What is being asked
Set down, exactly as written, the lines from the line holding "SERVO2 pin GND: GND -> none" to the end of the data, inclusive, skipping any pictures.

§

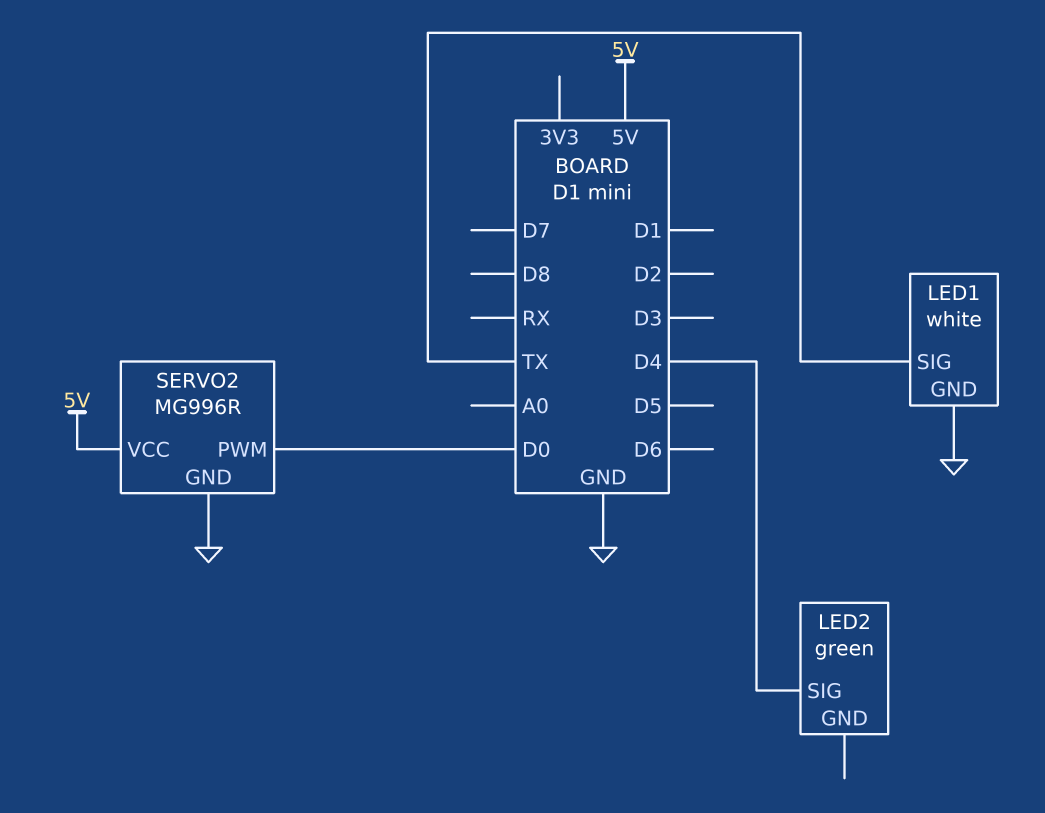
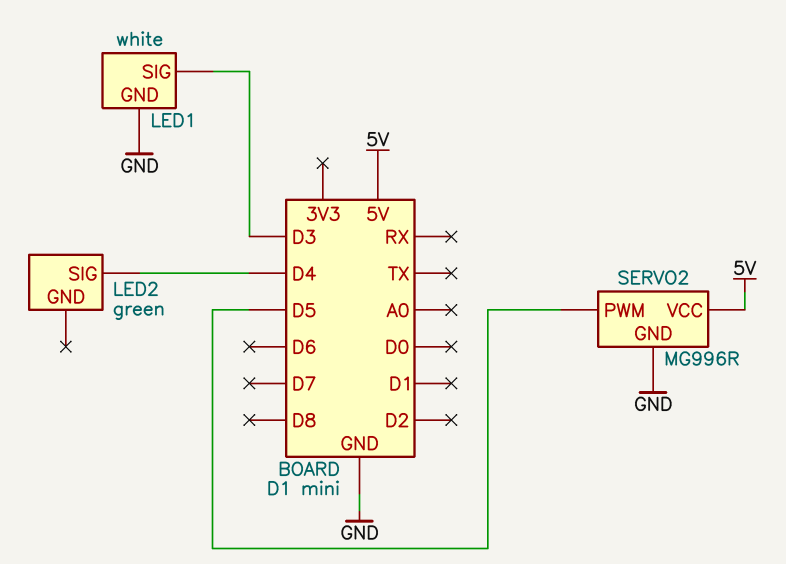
LED1 pin SIG: TX -> D3
SERVO2 pin PWM: D0 -> D5

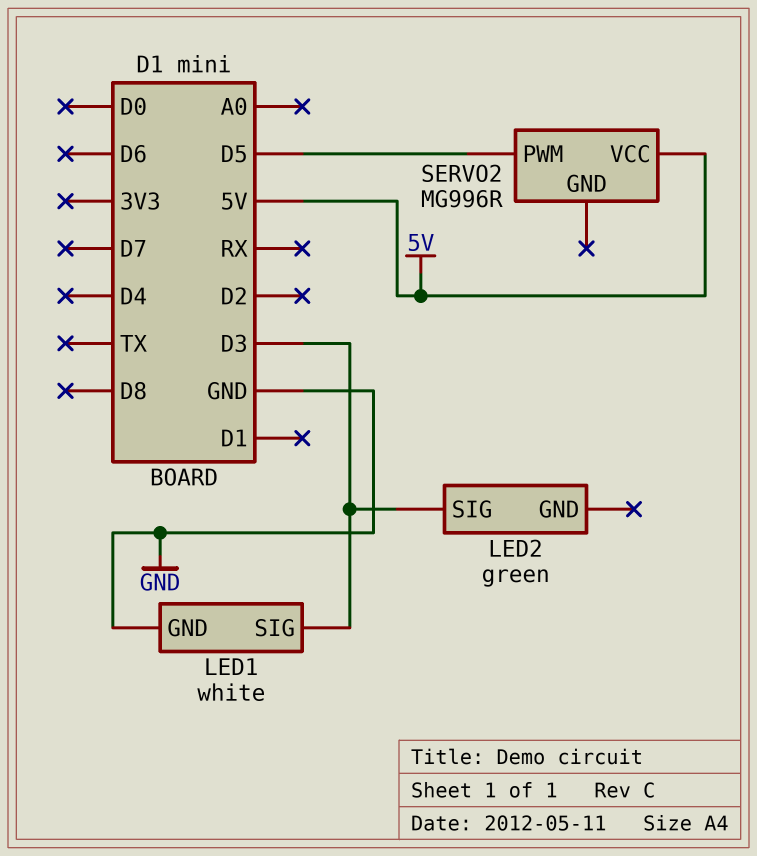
LED2 pin SIG: D4 -> D3
SERVO2 pin GND: GND -> none

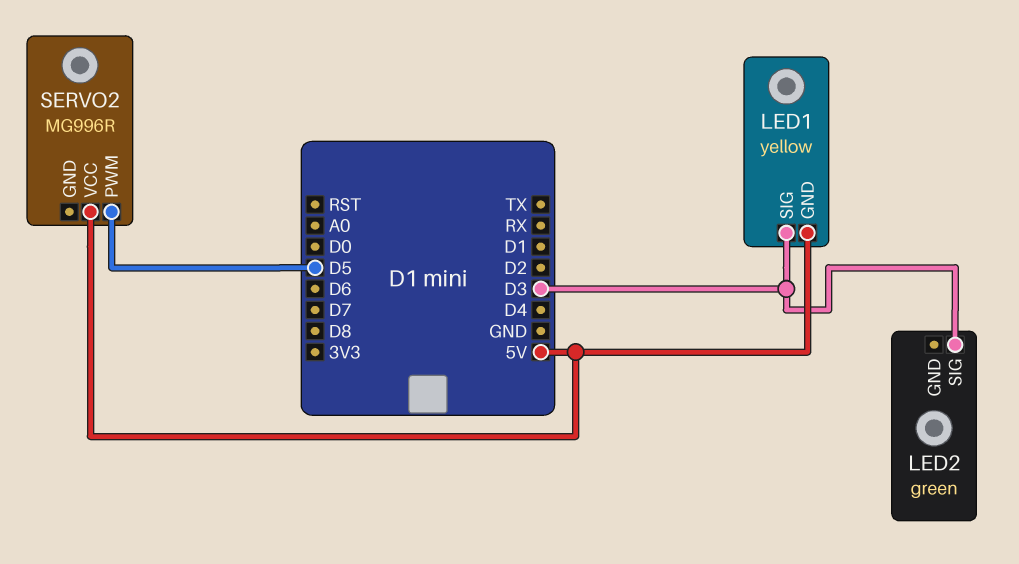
LED1: white -> yellow
LED1 pin GND: GND -> 5V

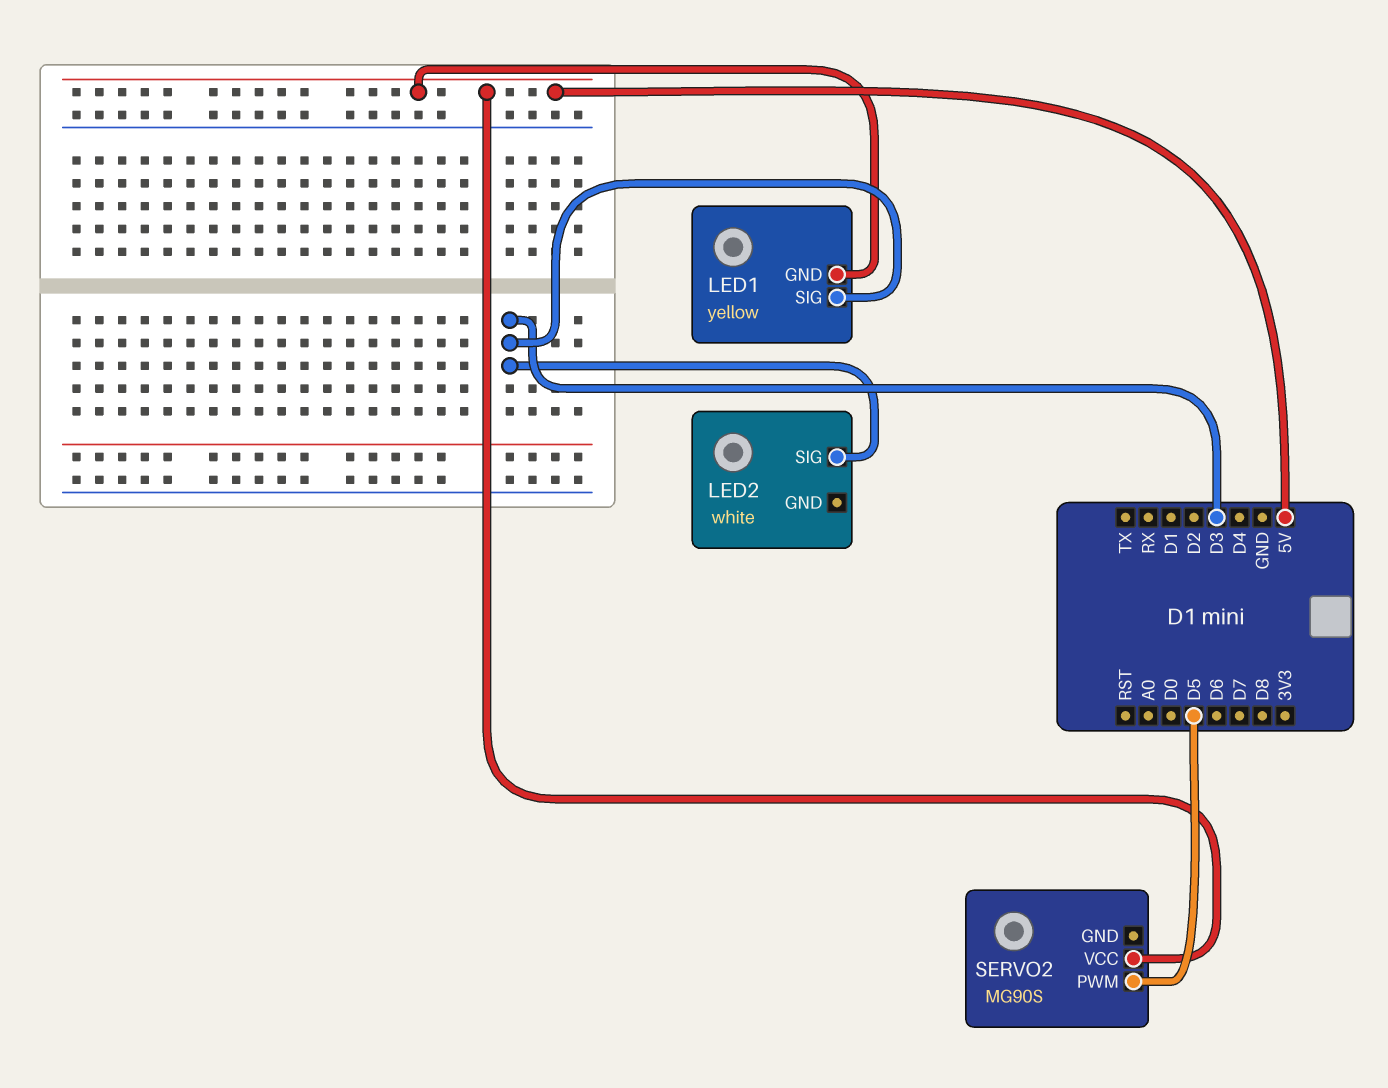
LED2: green -> white
SERVO2: MG996R -> MG90S

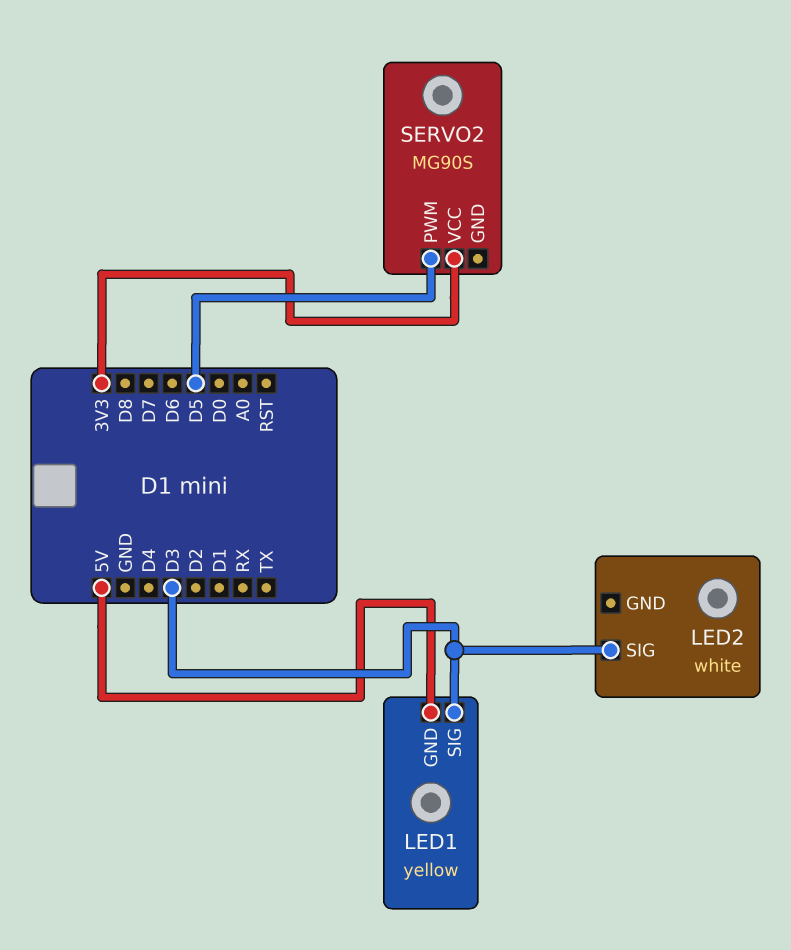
SERVO2 pin VCC: 5V -> 3V3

§

Reply
SERVO2 pin GND: GND -> none

LED1: white -> yellow
LED1 pin GND: GND -> 5V

LED2: green -> white
SERVO2: MG996R -> MG90S

SERVO2 pin VCC: 5V -> 3V3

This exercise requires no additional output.